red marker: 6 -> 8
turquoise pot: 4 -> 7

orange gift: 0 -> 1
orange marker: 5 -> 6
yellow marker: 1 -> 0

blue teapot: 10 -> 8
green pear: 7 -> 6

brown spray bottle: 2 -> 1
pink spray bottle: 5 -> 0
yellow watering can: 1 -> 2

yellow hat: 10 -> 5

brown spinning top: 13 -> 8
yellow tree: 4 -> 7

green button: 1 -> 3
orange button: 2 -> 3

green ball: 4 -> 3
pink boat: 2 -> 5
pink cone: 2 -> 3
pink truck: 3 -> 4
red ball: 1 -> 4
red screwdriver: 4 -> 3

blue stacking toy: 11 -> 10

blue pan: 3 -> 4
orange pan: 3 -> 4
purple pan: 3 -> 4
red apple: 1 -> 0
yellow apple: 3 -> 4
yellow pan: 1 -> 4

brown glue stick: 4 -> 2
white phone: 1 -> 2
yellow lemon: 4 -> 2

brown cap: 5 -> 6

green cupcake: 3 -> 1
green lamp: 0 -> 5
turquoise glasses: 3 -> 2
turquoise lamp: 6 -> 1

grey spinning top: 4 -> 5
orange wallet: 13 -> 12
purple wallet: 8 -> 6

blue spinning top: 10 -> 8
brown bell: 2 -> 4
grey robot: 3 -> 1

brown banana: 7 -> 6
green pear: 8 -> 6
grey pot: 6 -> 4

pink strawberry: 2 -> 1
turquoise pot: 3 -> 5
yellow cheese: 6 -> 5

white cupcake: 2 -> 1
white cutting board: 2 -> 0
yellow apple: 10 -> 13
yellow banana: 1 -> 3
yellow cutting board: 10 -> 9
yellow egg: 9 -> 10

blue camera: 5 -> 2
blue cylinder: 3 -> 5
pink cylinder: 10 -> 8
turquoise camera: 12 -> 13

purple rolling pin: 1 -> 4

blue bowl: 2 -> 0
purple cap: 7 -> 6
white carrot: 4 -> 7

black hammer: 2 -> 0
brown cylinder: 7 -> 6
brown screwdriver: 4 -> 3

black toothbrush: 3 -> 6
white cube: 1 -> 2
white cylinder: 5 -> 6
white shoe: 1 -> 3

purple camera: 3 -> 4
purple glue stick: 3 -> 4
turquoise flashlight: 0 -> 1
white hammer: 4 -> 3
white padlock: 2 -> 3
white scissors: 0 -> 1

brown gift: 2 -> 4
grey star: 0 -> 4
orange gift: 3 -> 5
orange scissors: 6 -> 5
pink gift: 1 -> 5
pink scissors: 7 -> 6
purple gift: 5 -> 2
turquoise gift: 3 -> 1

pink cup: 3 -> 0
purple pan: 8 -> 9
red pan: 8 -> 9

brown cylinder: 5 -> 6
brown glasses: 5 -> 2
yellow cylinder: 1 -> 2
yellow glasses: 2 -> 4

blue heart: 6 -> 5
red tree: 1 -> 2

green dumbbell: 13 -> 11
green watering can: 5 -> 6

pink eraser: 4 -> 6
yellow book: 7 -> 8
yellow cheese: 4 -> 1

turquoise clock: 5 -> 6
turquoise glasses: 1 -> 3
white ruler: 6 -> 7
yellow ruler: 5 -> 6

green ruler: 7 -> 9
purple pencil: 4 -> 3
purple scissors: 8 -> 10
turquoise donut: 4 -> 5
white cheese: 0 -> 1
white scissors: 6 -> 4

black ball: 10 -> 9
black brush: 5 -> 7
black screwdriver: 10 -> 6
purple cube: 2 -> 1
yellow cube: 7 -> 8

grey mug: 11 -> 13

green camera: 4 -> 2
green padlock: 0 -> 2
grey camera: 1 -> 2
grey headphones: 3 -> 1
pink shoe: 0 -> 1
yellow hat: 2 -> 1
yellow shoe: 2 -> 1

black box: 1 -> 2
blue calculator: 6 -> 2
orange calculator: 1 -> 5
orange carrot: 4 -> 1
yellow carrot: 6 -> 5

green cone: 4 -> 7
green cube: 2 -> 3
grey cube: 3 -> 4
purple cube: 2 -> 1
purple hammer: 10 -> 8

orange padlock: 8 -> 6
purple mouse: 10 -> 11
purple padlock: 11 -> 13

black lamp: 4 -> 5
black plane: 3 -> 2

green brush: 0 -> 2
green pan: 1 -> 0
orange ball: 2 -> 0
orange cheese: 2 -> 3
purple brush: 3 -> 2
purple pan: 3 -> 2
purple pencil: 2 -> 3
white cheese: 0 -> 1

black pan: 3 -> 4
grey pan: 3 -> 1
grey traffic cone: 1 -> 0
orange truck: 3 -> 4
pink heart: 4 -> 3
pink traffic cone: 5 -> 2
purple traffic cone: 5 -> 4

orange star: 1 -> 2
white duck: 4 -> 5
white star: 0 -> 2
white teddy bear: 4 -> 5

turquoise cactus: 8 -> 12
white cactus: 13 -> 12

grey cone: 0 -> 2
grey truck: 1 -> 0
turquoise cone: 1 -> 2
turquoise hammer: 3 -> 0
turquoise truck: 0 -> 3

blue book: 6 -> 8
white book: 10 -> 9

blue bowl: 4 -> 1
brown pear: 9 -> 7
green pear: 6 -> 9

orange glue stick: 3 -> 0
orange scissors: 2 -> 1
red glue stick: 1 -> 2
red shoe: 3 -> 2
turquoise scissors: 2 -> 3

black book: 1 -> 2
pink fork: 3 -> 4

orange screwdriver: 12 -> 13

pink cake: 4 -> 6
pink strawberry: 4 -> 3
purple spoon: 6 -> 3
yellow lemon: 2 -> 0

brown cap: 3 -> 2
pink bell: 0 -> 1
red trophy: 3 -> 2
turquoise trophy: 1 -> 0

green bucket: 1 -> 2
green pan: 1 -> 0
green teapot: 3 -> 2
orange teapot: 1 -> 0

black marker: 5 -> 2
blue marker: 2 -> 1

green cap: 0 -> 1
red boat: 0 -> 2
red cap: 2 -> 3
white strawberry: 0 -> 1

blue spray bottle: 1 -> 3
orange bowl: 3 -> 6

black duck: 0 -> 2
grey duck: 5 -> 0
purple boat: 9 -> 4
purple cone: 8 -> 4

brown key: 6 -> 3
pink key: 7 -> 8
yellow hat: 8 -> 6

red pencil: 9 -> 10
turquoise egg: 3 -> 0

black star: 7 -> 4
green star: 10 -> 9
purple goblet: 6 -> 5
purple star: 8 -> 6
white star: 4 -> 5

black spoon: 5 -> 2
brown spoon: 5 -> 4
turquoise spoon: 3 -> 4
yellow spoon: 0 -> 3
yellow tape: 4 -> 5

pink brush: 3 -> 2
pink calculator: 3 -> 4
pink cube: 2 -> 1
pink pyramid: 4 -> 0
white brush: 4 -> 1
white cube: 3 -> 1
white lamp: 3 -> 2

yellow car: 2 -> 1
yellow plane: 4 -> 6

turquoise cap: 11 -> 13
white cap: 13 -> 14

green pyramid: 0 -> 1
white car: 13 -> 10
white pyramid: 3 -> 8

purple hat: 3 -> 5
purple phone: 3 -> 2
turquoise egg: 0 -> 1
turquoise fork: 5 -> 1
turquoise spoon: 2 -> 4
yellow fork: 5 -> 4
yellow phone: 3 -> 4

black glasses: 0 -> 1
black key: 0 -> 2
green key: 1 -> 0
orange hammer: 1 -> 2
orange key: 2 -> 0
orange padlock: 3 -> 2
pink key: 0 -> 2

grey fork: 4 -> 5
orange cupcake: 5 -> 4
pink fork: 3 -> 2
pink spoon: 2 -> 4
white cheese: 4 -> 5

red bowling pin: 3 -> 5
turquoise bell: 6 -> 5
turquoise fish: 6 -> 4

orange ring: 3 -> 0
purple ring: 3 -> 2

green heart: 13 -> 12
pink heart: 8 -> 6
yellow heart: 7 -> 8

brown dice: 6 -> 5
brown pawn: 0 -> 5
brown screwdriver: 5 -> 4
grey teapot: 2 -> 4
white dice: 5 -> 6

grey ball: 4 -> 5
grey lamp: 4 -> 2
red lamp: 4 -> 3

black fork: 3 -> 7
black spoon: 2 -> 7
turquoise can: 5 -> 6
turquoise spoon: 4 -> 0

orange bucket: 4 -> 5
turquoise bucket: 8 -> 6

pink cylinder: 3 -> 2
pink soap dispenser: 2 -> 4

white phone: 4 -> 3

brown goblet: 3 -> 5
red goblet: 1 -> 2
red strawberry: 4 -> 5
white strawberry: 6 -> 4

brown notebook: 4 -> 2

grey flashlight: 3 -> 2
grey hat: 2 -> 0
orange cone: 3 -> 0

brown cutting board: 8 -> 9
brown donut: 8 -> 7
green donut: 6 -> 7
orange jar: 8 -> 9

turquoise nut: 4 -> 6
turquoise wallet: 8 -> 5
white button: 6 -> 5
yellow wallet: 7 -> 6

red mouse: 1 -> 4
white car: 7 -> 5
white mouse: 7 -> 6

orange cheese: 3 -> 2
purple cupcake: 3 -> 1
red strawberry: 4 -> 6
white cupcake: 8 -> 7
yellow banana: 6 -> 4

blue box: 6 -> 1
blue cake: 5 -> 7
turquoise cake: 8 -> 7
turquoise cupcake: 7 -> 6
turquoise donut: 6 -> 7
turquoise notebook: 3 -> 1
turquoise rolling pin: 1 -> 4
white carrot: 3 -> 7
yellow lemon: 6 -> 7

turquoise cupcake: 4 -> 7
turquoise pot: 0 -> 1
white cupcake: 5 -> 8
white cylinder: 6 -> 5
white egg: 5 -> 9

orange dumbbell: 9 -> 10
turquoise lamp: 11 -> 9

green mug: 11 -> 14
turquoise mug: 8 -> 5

**Task to carry out**:
Take the records above and return, word for word, only the lines that fall from the line with "yellow ruler: 5 -> 6" to the line with "turquoise cone: 1 -> 2", both of them included.

**Output for this task**:
yellow ruler: 5 -> 6

green ruler: 7 -> 9
purple pencil: 4 -> 3
purple scissors: 8 -> 10
turquoise donut: 4 -> 5
white cheese: 0 -> 1
white scissors: 6 -> 4

black ball: 10 -> 9
black brush: 5 -> 7
black screwdriver: 10 -> 6
purple cube: 2 -> 1
yellow cube: 7 -> 8

grey mug: 11 -> 13

green camera: 4 -> 2
green padlock: 0 -> 2
grey camera: 1 -> 2
grey headphones: 3 -> 1
pink shoe: 0 -> 1
yellow hat: 2 -> 1
yellow shoe: 2 -> 1

black box: 1 -> 2
blue calculator: 6 -> 2
orange calculator: 1 -> 5
orange carrot: 4 -> 1
yellow carrot: 6 -> 5

green cone: 4 -> 7
green cube: 2 -> 3
grey cube: 3 -> 4
purple cube: 2 -> 1
purple hammer: 10 -> 8

orange padlock: 8 -> 6
purple mouse: 10 -> 11
purple padlock: 11 -> 13

black lamp: 4 -> 5
black plane: 3 -> 2

green brush: 0 -> 2
green pan: 1 -> 0
orange ball: 2 -> 0
orange cheese: 2 -> 3
purple brush: 3 -> 2
purple pan: 3 -> 2
purple pencil: 2 -> 3
white cheese: 0 -> 1

black pan: 3 -> 4
grey pan: 3 -> 1
grey traffic cone: 1 -> 0
orange truck: 3 -> 4
pink heart: 4 -> 3
pink traffic cone: 5 -> 2
purple traffic cone: 5 -> 4

orange star: 1 -> 2
white duck: 4 -> 5
white star: 0 -> 2
white teddy bear: 4 -> 5

turquoise cactus: 8 -> 12
white cactus: 13 -> 12

grey cone: 0 -> 2
grey truck: 1 -> 0
turquoise cone: 1 -> 2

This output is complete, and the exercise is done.